Find and copy the lines in the records beneath this task that contain the word "right".

[[ Data for analysis open ]]

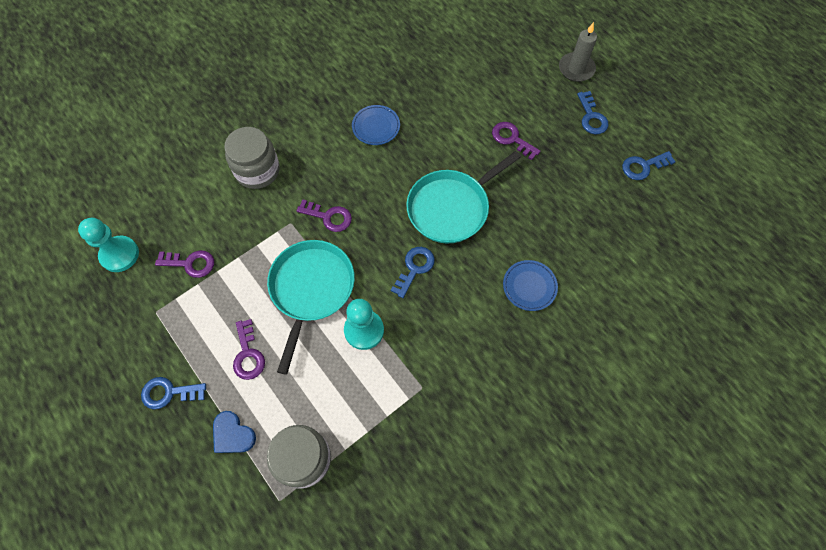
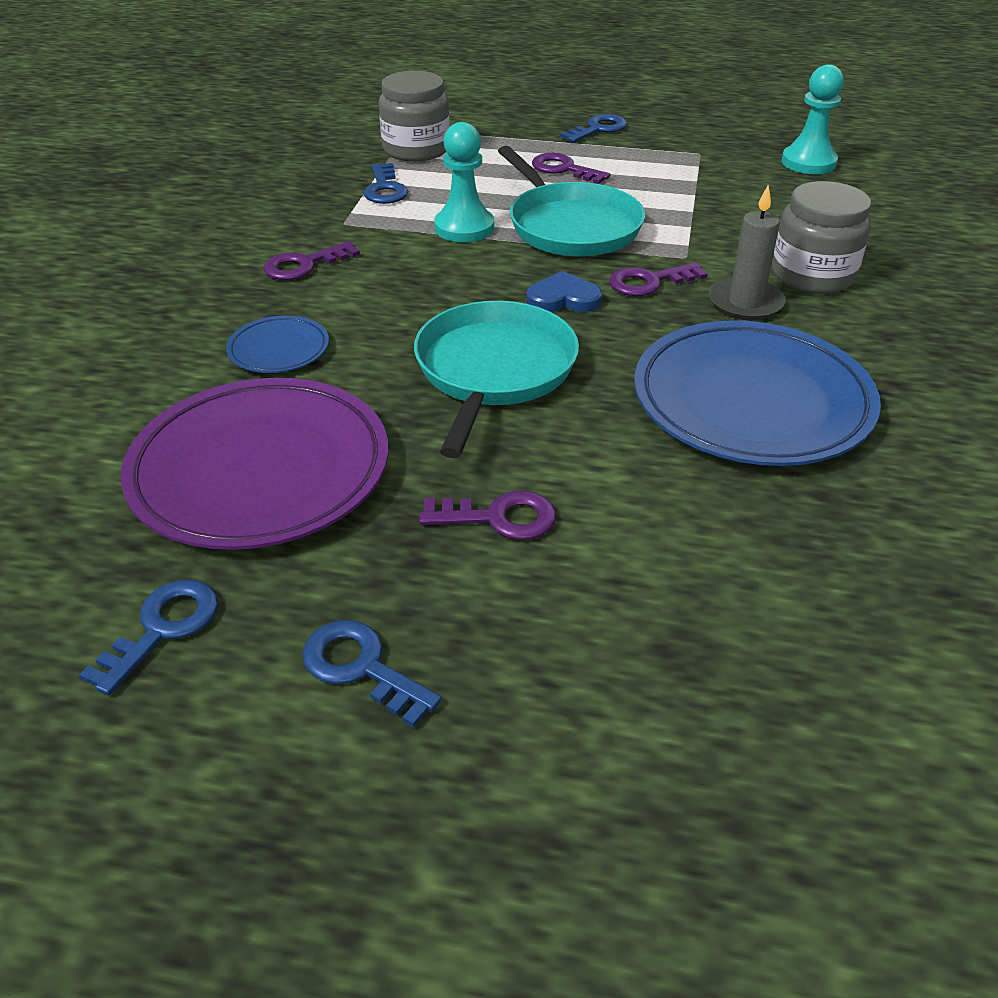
camera: 140 degrees right, 25 degrees down
purple key [155,251,214,278] -> purple key moved to [264,241,360,280]
blue heart [213,411,256,453] -> blue heart moved to [526,271,602,312]
blue plate [352,105,400,145] -> blue plate [634,320,881,466], size x2.20
blue key [391,247,435,298] -> blue key moved to [364,163,408,204]
grey candle [559,22,597,82] -> grey candle moved to [709,184,786,320]
none -> purple plate [121,378,388,550]

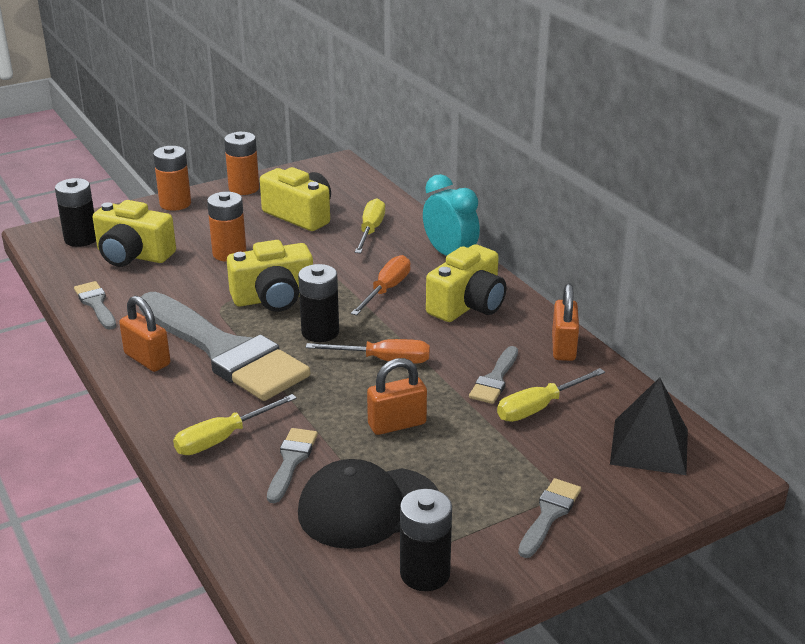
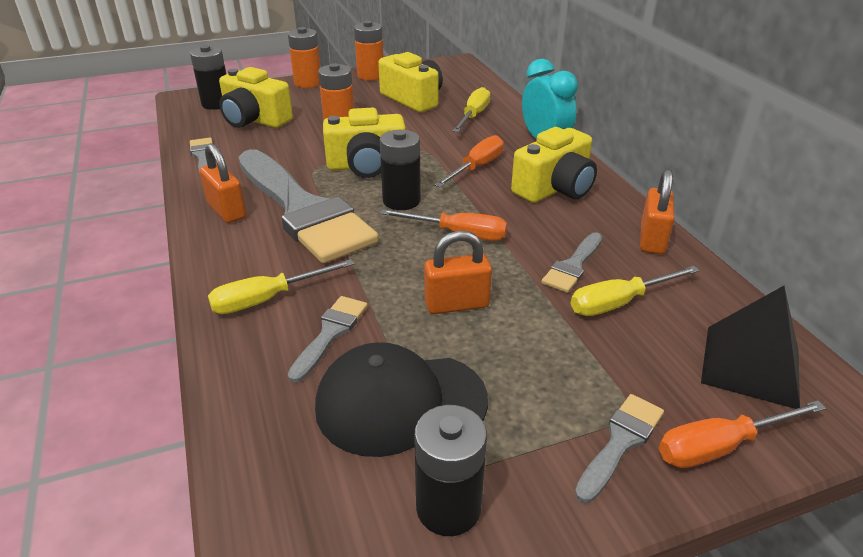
camera: 10 degrees right, 5 degrees up
none -> orange screwdriver [659,400,826,468]

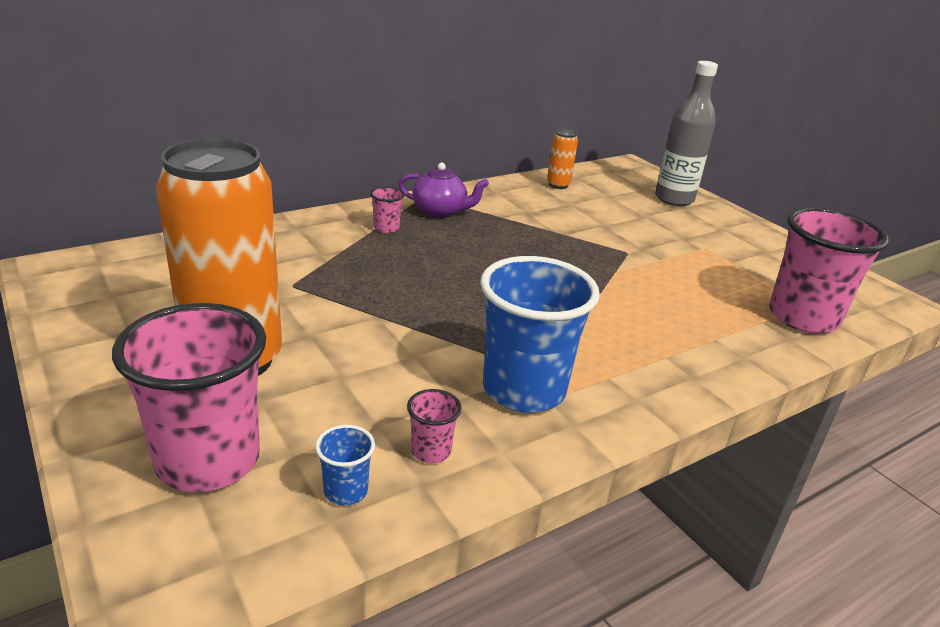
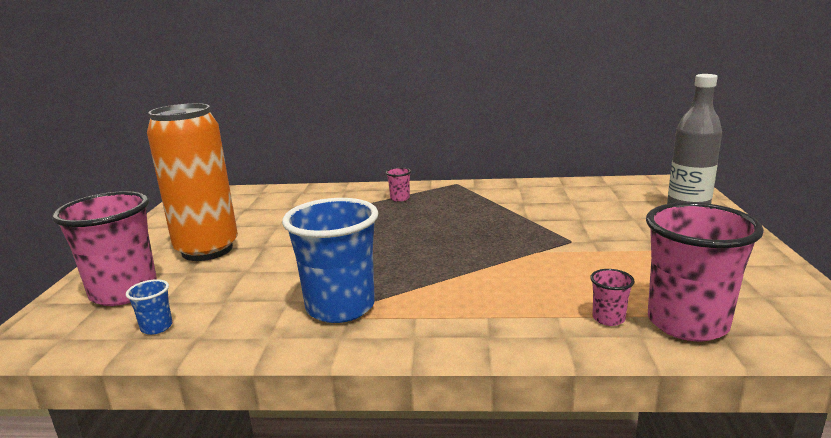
camera: 40 degrees right, 10 degrees down
purple teapot [399,163,489,218] -> none
pink cup [407,389,462,463] -> pink cup moved to [590,269,634,326]
orange can [547,129,578,189] -> none

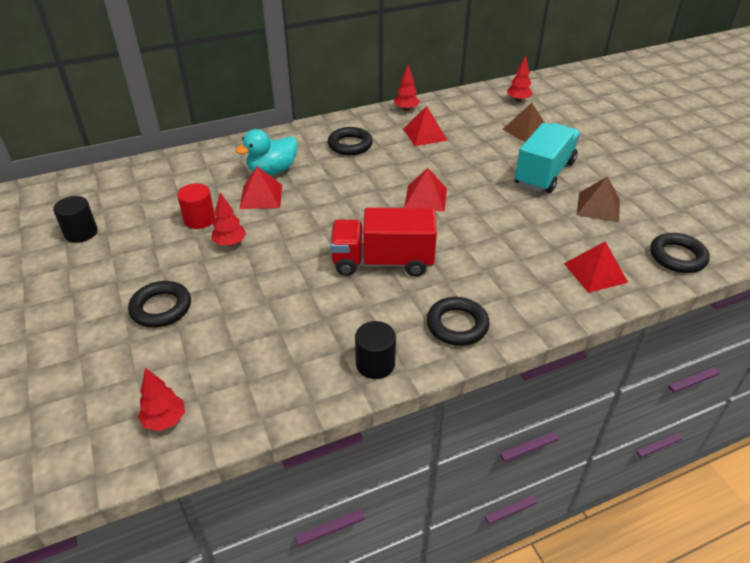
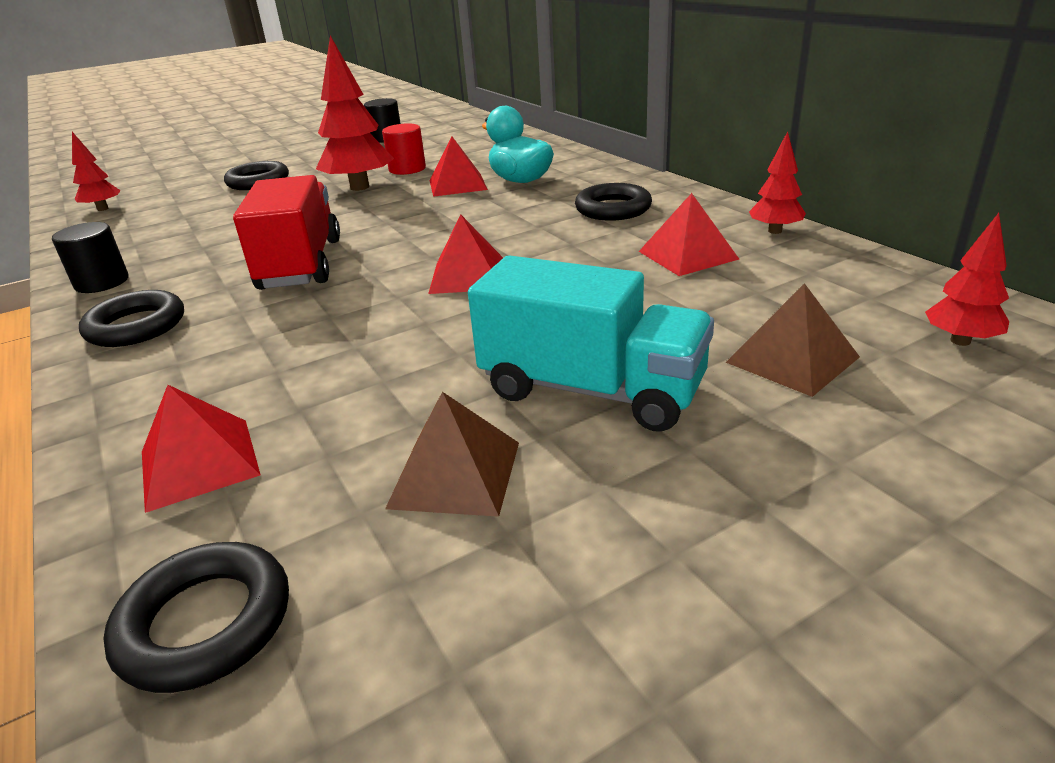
camera: 85 degrees right, 10 degrees down
red tree [211,192,246,246] -> red tree [316,35,394,191], size x1.84

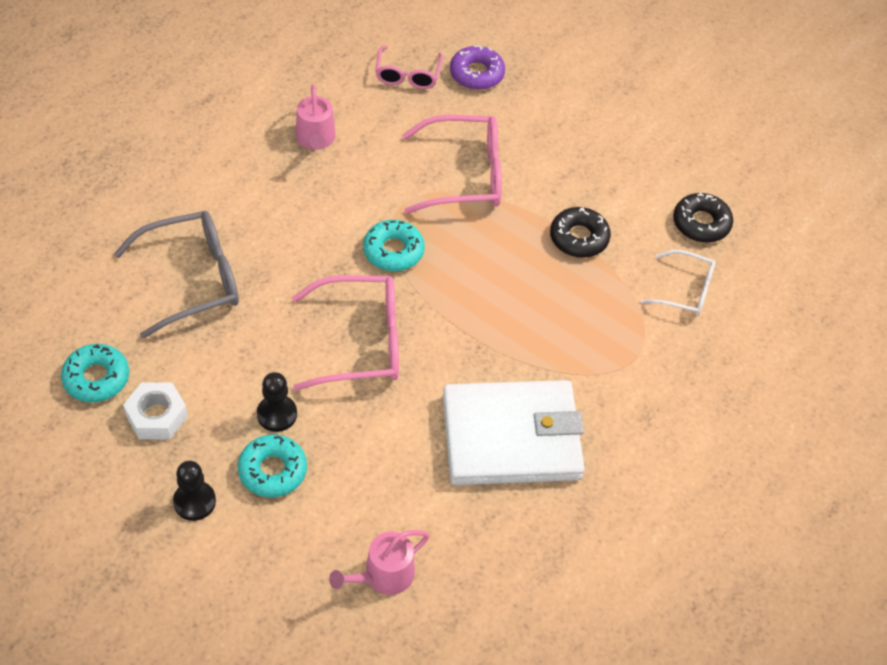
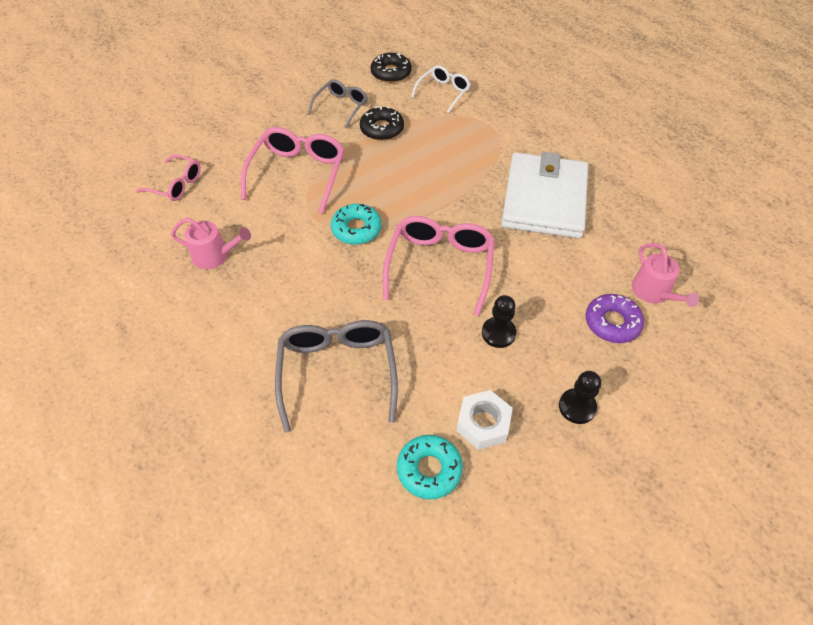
camera: 70 degrees left, 0 degrees up
turquoise donut [238,435,307,497] -> none
purple donut [450,45,505,90] -> purple donut moved to [586,294,644,343]
none -> grey glasses [308,79,368,128]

[[ Data for analysis closed ]]

— Task output —
camera: 140 degrees right, 25 degrees down
camera: 10 degrees right, 5 degrees up
camera: 40 degrees right, 10 degrees down
camera: 85 degrees right, 10 degrees down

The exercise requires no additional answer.